** Listed records follows **

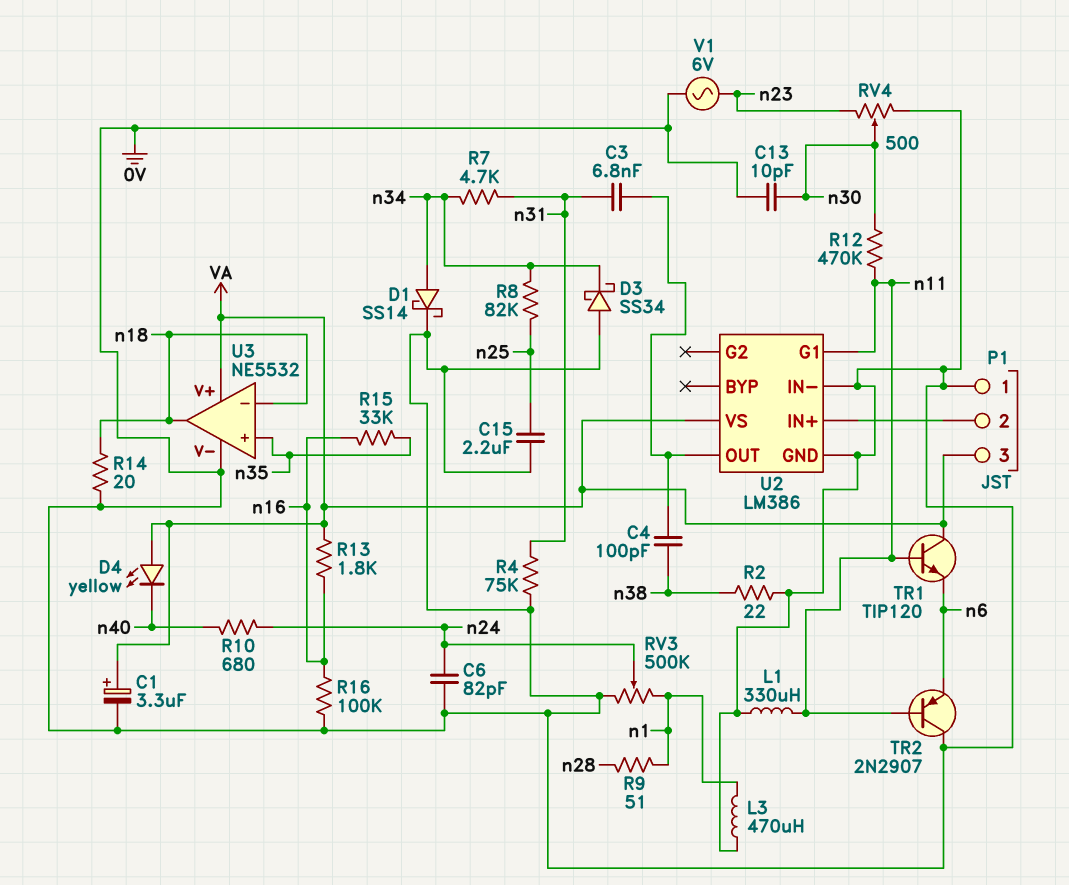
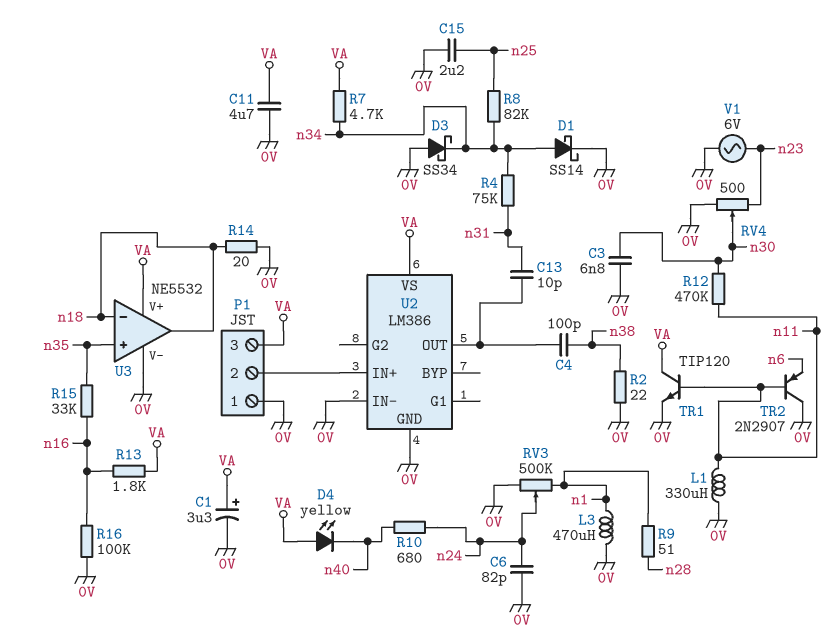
C3: 6.8nF (U2/OUT, n31) -> 6.8nF (0V, n30)
C11: none -> 4.7uF (0V, VA)
C13: 10pF (0V, n30) -> 10pF (U2/OUT, n31)
R4: 75k (0V, n31) -> 75k (n31, n34)
R7: 4.7k (n31, n34) -> 4.7k (VA, n34)
TR1: NPN TIP120 (B n11, C VA, E n6) -> NPN TIP120 (B n11, C VA, E 0V)
U2 pin G1: n11 -> none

** End of Listed records **

▶ [What to do] Go through the entries above and output them exactly, without pictures.

▶ [Solution]
C3: 6.8nF (U2/OUT, n31) -> 6.8nF (0V, n30)
C11: none -> 4.7uF (0V, VA)
C13: 10pF (0V, n30) -> 10pF (U2/OUT, n31)
R4: 75k (0V, n31) -> 75k (n31, n34)
R7: 4.7k (n31, n34) -> 4.7k (VA, n34)
TR1: NPN TIP120 (B n11, C VA, E n6) -> NPN TIP120 (B n11, C VA, E 0V)
U2 pin G1: n11 -> none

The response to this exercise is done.